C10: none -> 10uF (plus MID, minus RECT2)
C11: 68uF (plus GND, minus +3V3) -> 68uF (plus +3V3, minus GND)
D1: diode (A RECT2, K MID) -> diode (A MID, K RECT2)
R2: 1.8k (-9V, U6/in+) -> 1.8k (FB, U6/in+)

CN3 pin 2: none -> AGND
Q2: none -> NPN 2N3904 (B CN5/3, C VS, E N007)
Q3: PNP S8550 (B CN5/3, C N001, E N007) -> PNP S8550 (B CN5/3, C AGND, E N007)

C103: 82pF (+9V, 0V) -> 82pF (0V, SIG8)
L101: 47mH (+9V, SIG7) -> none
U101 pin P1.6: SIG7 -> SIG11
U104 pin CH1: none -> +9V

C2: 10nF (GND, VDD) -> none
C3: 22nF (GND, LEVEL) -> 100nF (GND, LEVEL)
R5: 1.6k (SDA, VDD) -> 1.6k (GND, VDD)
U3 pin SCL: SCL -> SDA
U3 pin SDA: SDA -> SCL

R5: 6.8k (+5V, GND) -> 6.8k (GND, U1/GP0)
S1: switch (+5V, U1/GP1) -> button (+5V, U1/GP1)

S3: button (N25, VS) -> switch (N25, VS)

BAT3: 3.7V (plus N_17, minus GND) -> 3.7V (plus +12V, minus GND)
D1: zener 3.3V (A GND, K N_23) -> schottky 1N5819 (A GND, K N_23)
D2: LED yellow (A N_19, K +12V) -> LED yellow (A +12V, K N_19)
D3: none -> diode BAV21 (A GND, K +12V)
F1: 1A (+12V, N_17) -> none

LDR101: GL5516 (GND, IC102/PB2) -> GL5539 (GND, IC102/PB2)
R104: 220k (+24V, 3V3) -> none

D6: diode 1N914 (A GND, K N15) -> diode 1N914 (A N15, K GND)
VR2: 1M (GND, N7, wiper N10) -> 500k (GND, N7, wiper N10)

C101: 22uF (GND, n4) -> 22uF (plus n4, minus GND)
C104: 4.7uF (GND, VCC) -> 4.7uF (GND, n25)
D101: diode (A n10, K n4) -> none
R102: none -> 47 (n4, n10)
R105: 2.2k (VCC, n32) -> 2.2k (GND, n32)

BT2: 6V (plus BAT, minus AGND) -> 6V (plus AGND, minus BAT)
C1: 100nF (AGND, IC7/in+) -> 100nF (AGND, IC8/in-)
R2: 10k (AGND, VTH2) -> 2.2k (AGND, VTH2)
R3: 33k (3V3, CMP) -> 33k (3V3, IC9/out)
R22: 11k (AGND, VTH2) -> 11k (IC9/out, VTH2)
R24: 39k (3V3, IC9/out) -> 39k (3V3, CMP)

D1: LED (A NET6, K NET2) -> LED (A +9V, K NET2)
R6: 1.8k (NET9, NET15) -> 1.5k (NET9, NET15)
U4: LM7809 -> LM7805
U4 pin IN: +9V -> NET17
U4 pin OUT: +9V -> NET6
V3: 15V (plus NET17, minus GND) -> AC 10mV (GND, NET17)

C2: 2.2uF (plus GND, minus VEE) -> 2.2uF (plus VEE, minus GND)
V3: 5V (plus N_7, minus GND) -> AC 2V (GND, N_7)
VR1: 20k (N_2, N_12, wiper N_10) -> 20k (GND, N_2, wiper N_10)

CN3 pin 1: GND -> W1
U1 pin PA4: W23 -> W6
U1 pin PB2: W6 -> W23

┄┄┄┄┄┄

Your task
The answer must be an exact copy of every record above.

Response area
C10: none -> 10uF (plus MID, minus RECT2)
C11: 68uF (plus GND, minus +3V3) -> 68uF (plus +3V3, minus GND)
D1: diode (A RECT2, K MID) -> diode (A MID, K RECT2)
R2: 1.8k (-9V, U6/in+) -> 1.8k (FB, U6/in+)

CN3 pin 2: none -> AGND
Q2: none -> NPN 2N3904 (B CN5/3, C VS, E N007)
Q3: PNP S8550 (B CN5/3, C N001, E N007) -> PNP S8550 (B CN5/3, C AGND, E N007)

C103: 82pF (+9V, 0V) -> 82pF (0V, SIG8)
L101: 47mH (+9V, SIG7) -> none
U101 pin P1.6: SIG7 -> SIG11
U104 pin CH1: none -> +9V

C2: 10nF (GND, VDD) -> none
C3: 22nF (GND, LEVEL) -> 100nF (GND, LEVEL)
R5: 1.6k (SDA, VDD) -> 1.6k (GND, VDD)
U3 pin SCL: SCL -> SDA
U3 pin SDA: SDA -> SCL

R5: 6.8k (+5V, GND) -> 6.8k (GND, U1/GP0)
S1: switch (+5V, U1/GP1) -> button (+5V, U1/GP1)

S3: button (N25, VS) -> switch (N25, VS)

BAT3: 3.7V (plus N_17, minus GND) -> 3.7V (plus +12V, minus GND)
D1: zener 3.3V (A GND, K N_23) -> schottky 1N5819 (A GND, K N_23)
D2: LED yellow (A N_19, K +12V) -> LED yellow (A +12V, K N_19)
D3: none -> diode BAV21 (A GND, K +12V)
F1: 1A (+12V, N_17) -> none

LDR101: GL5516 (GND, IC102/PB2) -> GL5539 (GND, IC102/PB2)
R104: 220k (+24V, 3V3) -> none

D6: diode 1N914 (A GND, K N15) -> diode 1N914 (A N15, K GND)
VR2: 1M (GND, N7, wiper N10) -> 500k (GND, N7, wiper N10)

C101: 22uF (GND, n4) -> 22uF (plus n4, minus GND)
C104: 4.7uF (GND, VCC) -> 4.7uF (GND, n25)
D101: diode (A n10, K n4) -> none
R102: none -> 47 (n4, n10)
R105: 2.2k (VCC, n32) -> 2.2k (GND, n32)

BT2: 6V (plus BAT, minus AGND) -> 6V (plus AGND, minus BAT)
C1: 100nF (AGND, IC7/in+) -> 100nF (AGND, IC8/in-)
R2: 10k (AGND, VTH2) -> 2.2k (AGND, VTH2)
R3: 33k (3V3, CMP) -> 33k (3V3, IC9/out)
R22: 11k (AGND, VTH2) -> 11k (IC9/out, VTH2)
R24: 39k (3V3, IC9/out) -> 39k (3V3, CMP)

D1: LED (A NET6, K NET2) -> LED (A +9V, K NET2)
R6: 1.8k (NET9, NET15) -> 1.5k (NET9, NET15)
U4: LM7809 -> LM7805
U4 pin IN: +9V -> NET17
U4 pin OUT: +9V -> NET6
V3: 15V (plus NET17, minus GND) -> AC 10mV (GND, NET17)

C2: 2.2uF (plus GND, minus VEE) -> 2.2uF (plus VEE, minus GND)
V3: 5V (plus N_7, minus GND) -> AC 2V (GND, N_7)
VR1: 20k (N_2, N_12, wiper N_10) -> 20k (GND, N_2, wiper N_10)

CN3 pin 1: GND -> W1
U1 pin PA4: W23 -> W6
U1 pin PB2: W6 -> W23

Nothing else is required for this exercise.